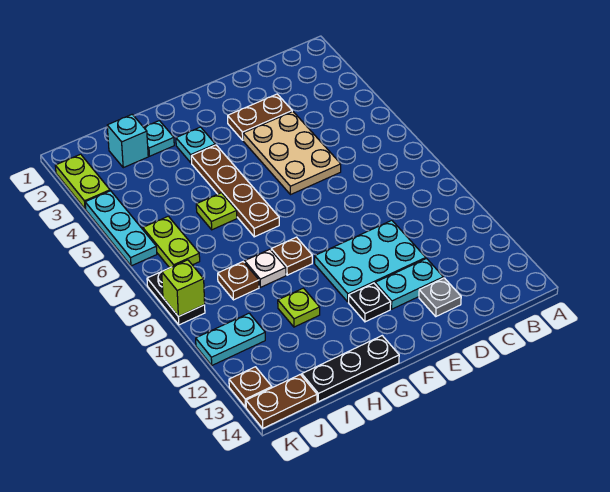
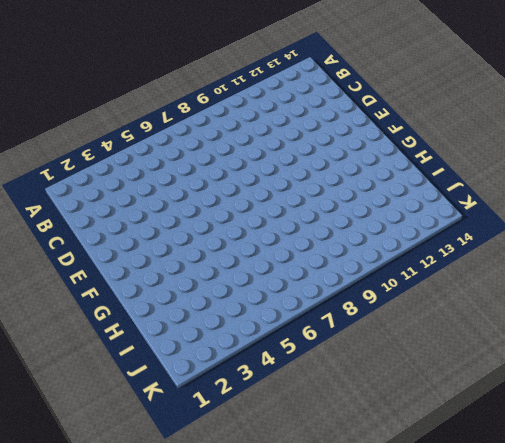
none -> brown plate D3:E3 level 1
none -> tan plate D4:E6 level 1
none -> cyan plate D10:F11 level 1

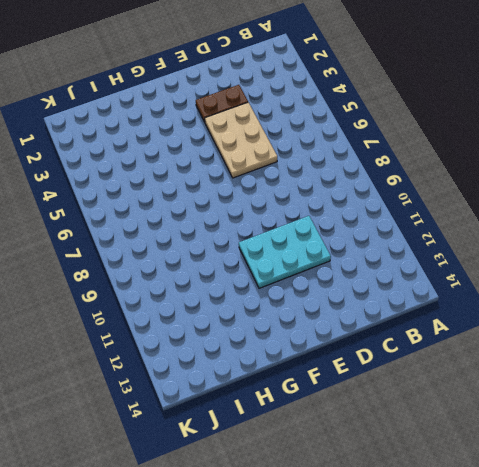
none -> cyan plate D12:E12 level 1
none -> grey plate D13 level 1
none -> black plate F12 level 1

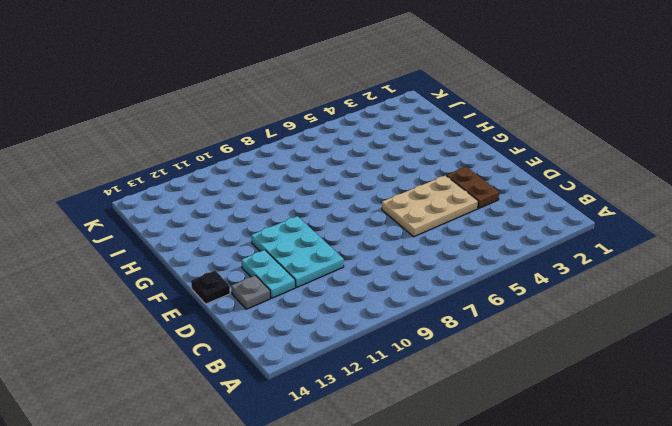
black plate E14 level 1 -> black plate F12 level 1
none -> cyan plate G3 level 1
none -> brown plate G4:G7 level 1
none -> brown plate G9 level 1

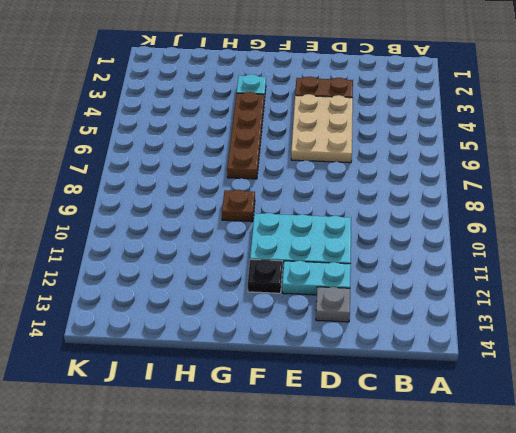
none -> black plate G14:I14 level 1
none -> cyan plate H2 level 1
none -> lime plate H6 level 1

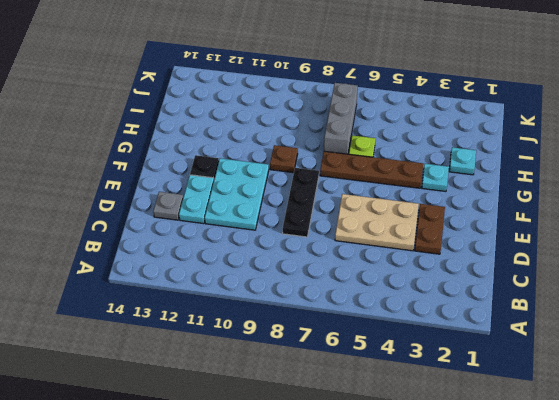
black plate D8:F8 level 1 -> black plate G14:I14 level 1
grey brick H7:J7 level 1 -> lime plate J6:J7 level 1
none -> white plate H9 level 1
none -> lime plate H11 level 1
none -> cyan brick I2 level 1

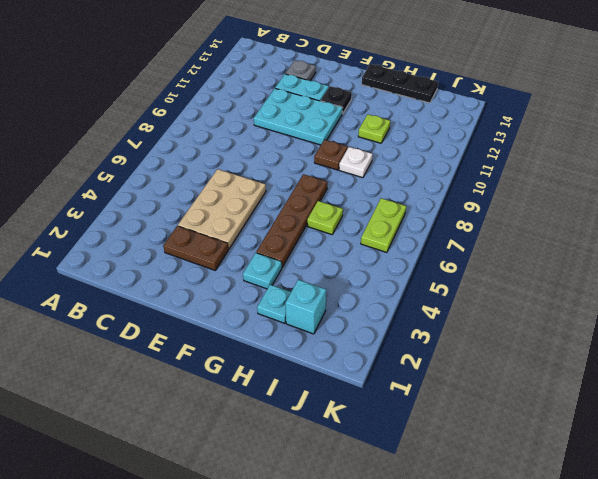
none -> brown plate I9 level 1
none -> cyan plate J11:K11 level 1
none -> brown plate J14:K14 level 1

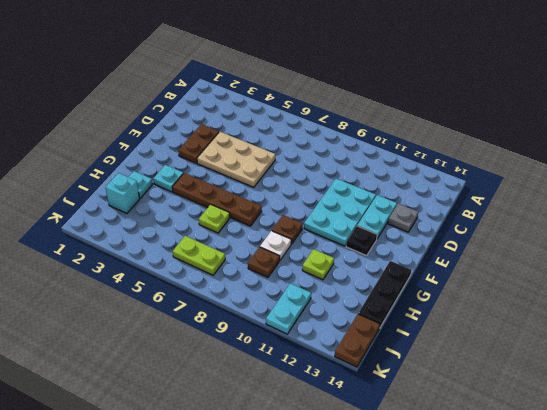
none -> lime plate K2:K3 level 1
none -> cyan plate K4:K6 level 1
none -> black plate K8:K9 level 1

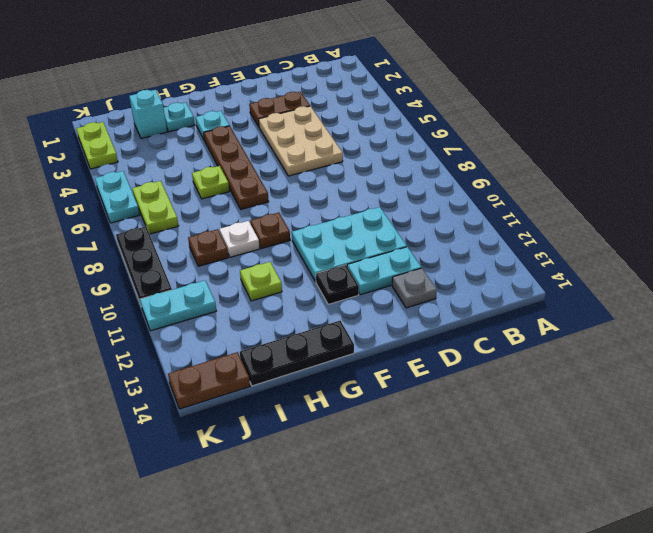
cyan plate K5:K6 level 1 -> cyan plate K4:K6 level 1
black plate K8:K10 level 1 -> black plate K8:K9 level 1
none -> brown plate K13 level 1
none -> lime brick K9 level 2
::::
— DIRECTIONS FOR THIS TASK —
The word "brown" is the filter: copy every line of the listing above that contains it.

— THE COMPLETED TASK —
none -> brown plate D3:E3 level 1
none -> brown plate G4:G7 level 1
none -> brown plate G9 level 1
none -> brown plate I9 level 1
none -> brown plate J14:K14 level 1
none -> brown plate K13 level 1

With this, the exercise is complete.